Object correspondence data
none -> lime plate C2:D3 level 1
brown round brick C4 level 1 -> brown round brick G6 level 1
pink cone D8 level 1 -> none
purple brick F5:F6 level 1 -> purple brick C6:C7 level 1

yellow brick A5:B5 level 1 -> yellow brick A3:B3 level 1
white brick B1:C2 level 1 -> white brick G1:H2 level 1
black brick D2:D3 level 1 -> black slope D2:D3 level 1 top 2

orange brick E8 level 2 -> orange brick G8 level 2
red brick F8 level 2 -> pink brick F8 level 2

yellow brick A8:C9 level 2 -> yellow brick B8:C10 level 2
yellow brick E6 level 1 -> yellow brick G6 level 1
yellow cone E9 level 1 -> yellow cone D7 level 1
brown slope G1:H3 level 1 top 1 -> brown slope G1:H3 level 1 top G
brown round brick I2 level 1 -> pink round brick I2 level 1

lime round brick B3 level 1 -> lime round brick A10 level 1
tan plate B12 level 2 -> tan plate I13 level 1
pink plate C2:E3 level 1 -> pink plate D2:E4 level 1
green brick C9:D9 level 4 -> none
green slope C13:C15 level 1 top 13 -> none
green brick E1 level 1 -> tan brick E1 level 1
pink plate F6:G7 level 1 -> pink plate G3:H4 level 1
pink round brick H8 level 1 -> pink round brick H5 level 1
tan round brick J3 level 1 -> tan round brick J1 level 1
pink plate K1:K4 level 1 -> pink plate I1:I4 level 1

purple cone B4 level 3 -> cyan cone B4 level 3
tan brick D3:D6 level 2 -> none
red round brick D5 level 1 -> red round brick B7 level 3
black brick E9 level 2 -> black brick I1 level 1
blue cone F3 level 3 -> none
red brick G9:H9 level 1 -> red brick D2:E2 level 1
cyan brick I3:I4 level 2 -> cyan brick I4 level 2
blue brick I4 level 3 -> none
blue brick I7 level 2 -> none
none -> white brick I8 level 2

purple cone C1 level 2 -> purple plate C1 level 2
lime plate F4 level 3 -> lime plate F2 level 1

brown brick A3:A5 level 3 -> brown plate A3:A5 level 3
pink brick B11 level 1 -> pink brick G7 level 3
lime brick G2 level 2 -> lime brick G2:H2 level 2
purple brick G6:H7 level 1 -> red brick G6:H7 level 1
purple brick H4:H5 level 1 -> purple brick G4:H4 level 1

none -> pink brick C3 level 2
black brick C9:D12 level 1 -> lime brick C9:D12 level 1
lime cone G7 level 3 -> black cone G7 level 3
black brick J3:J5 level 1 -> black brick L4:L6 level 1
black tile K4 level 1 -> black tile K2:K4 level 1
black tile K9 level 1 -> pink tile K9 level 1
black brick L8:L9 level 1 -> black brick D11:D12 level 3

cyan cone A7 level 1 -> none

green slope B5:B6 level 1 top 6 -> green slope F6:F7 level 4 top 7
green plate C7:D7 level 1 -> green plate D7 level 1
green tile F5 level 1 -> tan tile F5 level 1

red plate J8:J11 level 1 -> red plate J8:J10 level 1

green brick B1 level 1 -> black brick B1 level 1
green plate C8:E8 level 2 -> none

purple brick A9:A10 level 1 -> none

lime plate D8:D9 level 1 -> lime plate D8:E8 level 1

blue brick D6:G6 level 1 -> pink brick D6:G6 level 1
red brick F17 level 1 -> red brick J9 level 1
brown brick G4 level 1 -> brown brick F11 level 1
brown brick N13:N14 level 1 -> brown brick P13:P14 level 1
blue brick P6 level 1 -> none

Exercise requirements: Which lines in the records contain the word "purple"? Copy each one.

Your response:
purple brick F5:F6 level 1 -> purple brick C6:C7 level 1
purple cone B4 level 3 -> cyan cone B4 level 3
purple cone C1 level 2 -> purple plate C1 level 2
purple brick G6:H7 level 1 -> red brick G6:H7 level 1
purple brick H4:H5 level 1 -> purple brick G4:H4 level 1
purple brick A9:A10 level 1 -> none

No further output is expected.